— Start Supplied data —

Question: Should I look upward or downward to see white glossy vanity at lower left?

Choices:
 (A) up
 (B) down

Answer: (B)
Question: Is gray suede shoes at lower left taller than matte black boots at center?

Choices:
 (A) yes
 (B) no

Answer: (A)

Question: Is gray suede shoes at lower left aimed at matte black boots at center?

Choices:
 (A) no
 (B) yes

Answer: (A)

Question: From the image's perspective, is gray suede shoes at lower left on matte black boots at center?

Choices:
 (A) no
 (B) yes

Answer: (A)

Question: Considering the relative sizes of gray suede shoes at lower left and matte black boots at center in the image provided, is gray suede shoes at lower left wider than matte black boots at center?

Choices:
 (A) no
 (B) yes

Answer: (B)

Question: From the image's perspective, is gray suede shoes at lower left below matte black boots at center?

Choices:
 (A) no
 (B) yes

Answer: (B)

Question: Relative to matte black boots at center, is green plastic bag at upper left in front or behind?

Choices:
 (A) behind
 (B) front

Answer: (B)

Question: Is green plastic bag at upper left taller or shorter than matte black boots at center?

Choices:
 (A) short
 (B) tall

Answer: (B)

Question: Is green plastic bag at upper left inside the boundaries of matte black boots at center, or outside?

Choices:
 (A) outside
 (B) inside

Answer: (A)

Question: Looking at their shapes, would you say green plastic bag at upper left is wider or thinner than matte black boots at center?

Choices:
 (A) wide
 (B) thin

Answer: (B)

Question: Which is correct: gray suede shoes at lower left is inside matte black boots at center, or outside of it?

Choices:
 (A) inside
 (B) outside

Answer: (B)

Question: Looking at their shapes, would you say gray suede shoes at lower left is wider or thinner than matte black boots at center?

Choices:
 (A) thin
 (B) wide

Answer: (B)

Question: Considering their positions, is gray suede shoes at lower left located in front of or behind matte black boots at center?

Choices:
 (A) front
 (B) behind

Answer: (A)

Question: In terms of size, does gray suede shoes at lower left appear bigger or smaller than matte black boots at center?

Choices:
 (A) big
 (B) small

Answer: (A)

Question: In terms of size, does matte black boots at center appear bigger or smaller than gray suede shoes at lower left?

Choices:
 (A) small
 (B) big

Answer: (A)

— End Supplied data —

▶ What you should do
Transcribe all the items above word for word, keeping every line and its layout unchanged.

▶ Result below
Question: Should I look upward or downward to see white glossy vanity at lower left?

Choices:
 (A) up
 (B) down

Answer: (B)
Question: Is gray suede shoes at lower left taller than matte black boots at center?

Choices:
 (A) yes
 (B) no

Answer: (A)

Question: Is gray suede shoes at lower left aimed at matte black boots at center?

Choices:
 (A) no
 (B) yes

Answer: (A)

Question: From the image's perspective, is gray suede shoes at lower left on matte black boots at center?

Choices:
 (A) no
 (B) yes

Answer: (A)

Question: Considering the relative sizes of gray suede shoes at lower left and matte black boots at center in the image provided, is gray suede shoes at lower left wider than matte black boots at center?

Choices:
 (A) no
 (B) yes

Answer: (B)

Question: From the image's perspective, is gray suede shoes at lower left below matte black boots at center?

Choices:
 (A) no
 (B) yes

Answer: (B)

Question: Relative to matte black boots at center, is green plastic bag at upper left in front or behind?

Choices:
 (A) behind
 (B) front

Answer: (B)

Question: Is green plastic bag at upper left taller or shorter than matte black boots at center?

Choices:
 (A) short
 (B) tall

Answer: (B)

Question: Is green plastic bag at upper left inside the boundaries of matte black boots at center, or outside?

Choices:
 (A) outside
 (B) inside

Answer: (A)

Question: Looking at their shapes, would you say green plastic bag at upper left is wider or thinner than matte black boots at center?

Choices:
 (A) wide
 (B) thin

Answer: (B)

Question: Which is correct: gray suede shoes at lower left is inside matte black boots at center, or outside of it?

Choices:
 (A) inside
 (B) outside

Answer: (B)

Question: Looking at their shapes, would you say gray suede shoes at lower left is wider or thinner than matte black boots at center?

Choices:
 (A) thin
 (B) wide

Answer: (B)

Question: Considering their positions, is gray suede shoes at lower left located in front of or behind matte black boots at center?

Choices:
 (A) front
 (B) behind

Answer: (A)

Question: In terms of size, does gray suede shoes at lower left appear bigger or smaller than matte black boots at center?

Choices:
 (A) big
 (B) small

Answer: (A)

Question: In terms of size, does matte black boots at center appear bigger or smaller than gray suede shoes at lower left?

Choices:
 (A) small
 (B) big

Answer: (A)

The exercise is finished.